Collection entries
--------------------------------

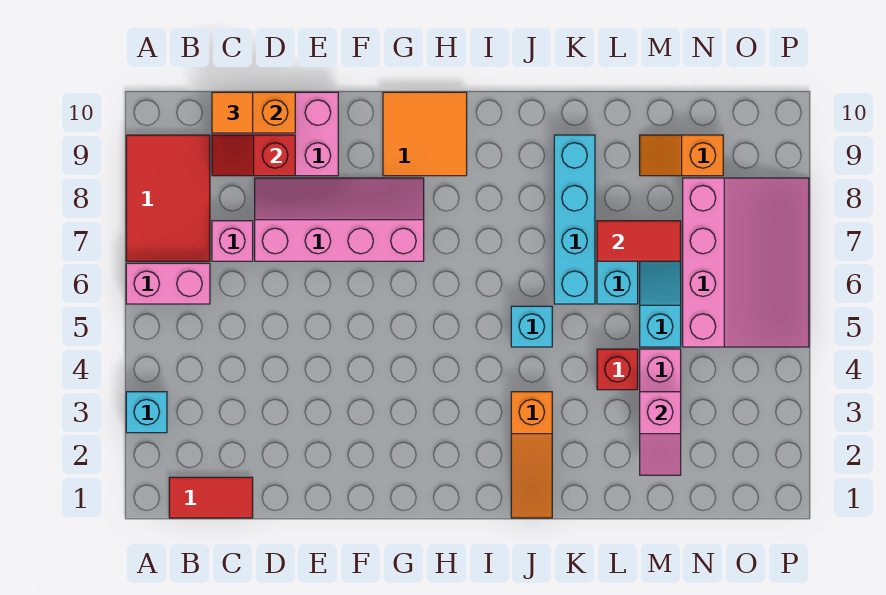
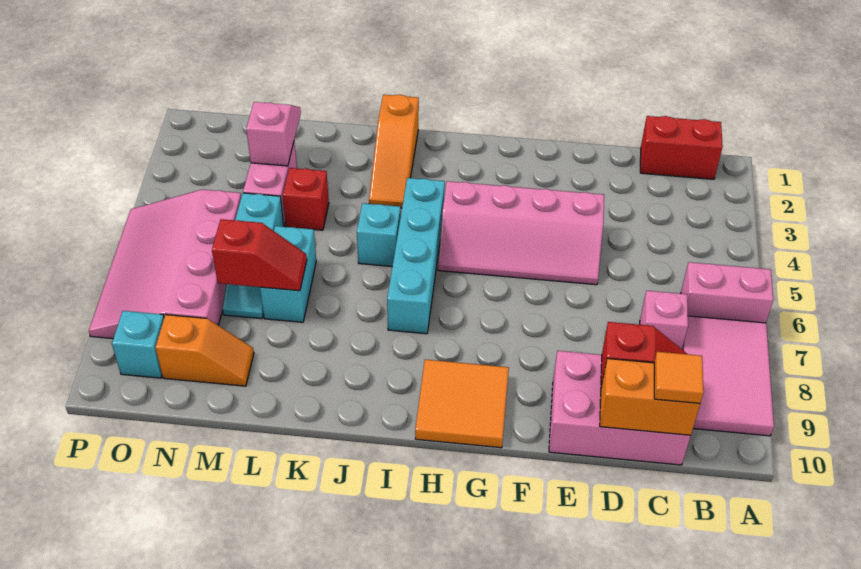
cyan brick A3 level 1 -> cyan brick O9 level 1
red tile A7:B9 level 1 -> pink tile A7:B9 level 1
red tile B1:C1 level 1 -> red brick B1:C1 level 1
pink slope D7:G8 level 1 top 7 -> pink slope E4:H5 level 1 top 4
orange slope J1:J3 level 1 top 3 -> orange slope J1:J3 level 1 top 1
cyan brick K6:K9 level 1 -> cyan brick I4:I7 level 1
red tile L7:M7 level 2 -> red slope L7:M7 level 2 top M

--------------------------------

PROBLEM
Check each line of the records for the string "cyan" and copy those that have it.

SOLUTION FOR THIS TASK
cyan brick A3 level 1 -> cyan brick O9 level 1
cyan brick K6:K9 level 1 -> cyan brick I4:I7 level 1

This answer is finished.